**MATERIAL PROVIDED**

....

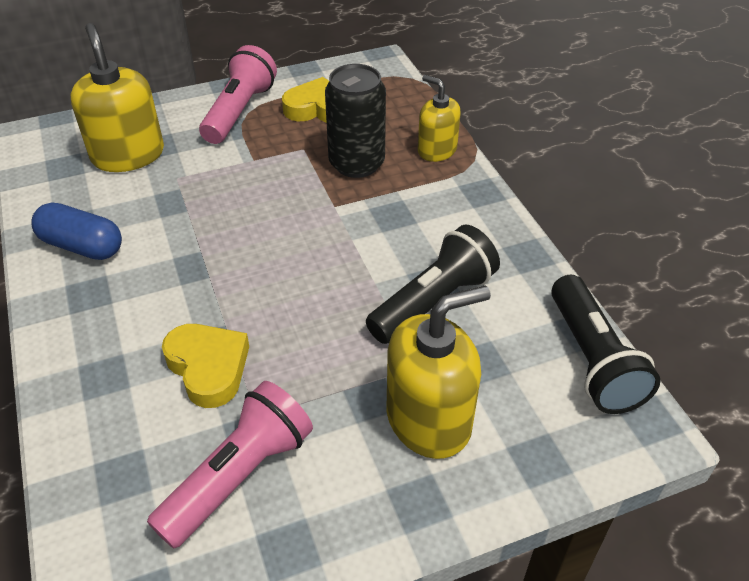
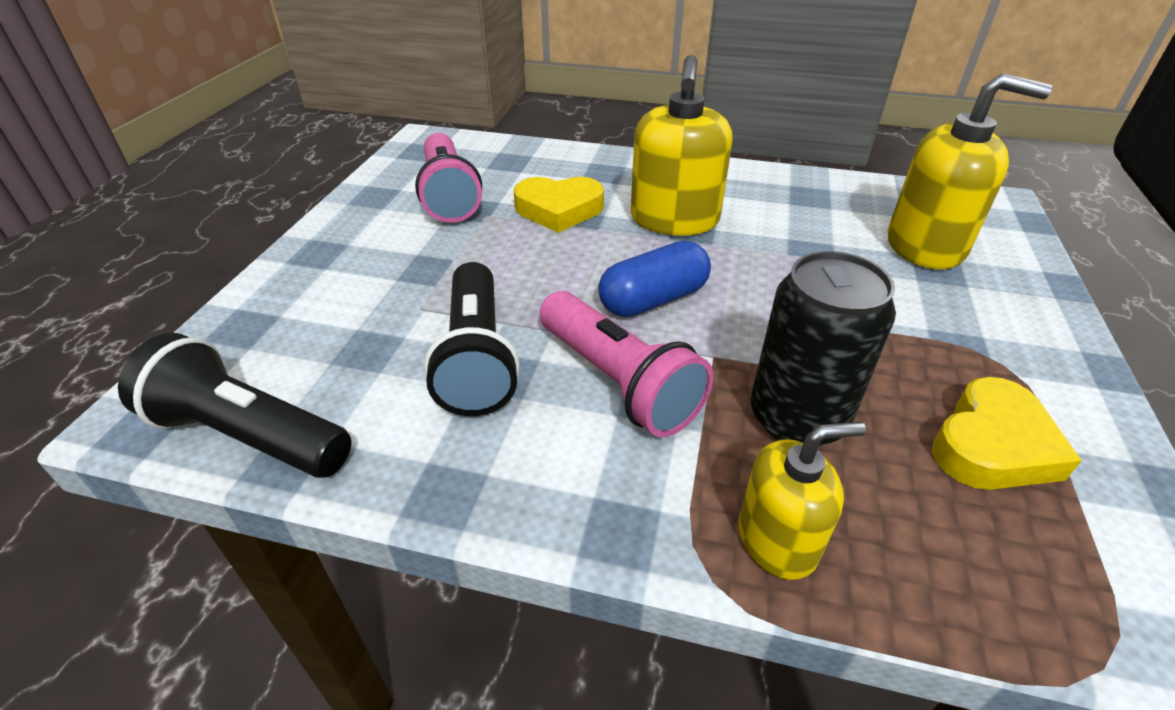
camera: 125 degrees right, 5 degrees down
(82, 246) = (773, 192): blue capsule -> blue capsule (653, 300)
(239, 111) = (1008, 356): pink flashlight -> pink flashlight (618, 382)
(429, 419) = (364, 288): yellow soap dispenser -> yellow soap dispenser (674, 219)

....

**HOW TO COMPLETE THIS TASK**
Set out exactly the lines from the one bearing "(82, 246) = (773, 192): blue" through the end of the data, including both ends and omitting all others.

**TASK ANSWER**
(82, 246) = (773, 192): blue capsule -> blue capsule (653, 300)
(239, 111) = (1008, 356): pink flashlight -> pink flashlight (618, 382)
(429, 419) = (364, 288): yellow soap dispenser -> yellow soap dispenser (674, 219)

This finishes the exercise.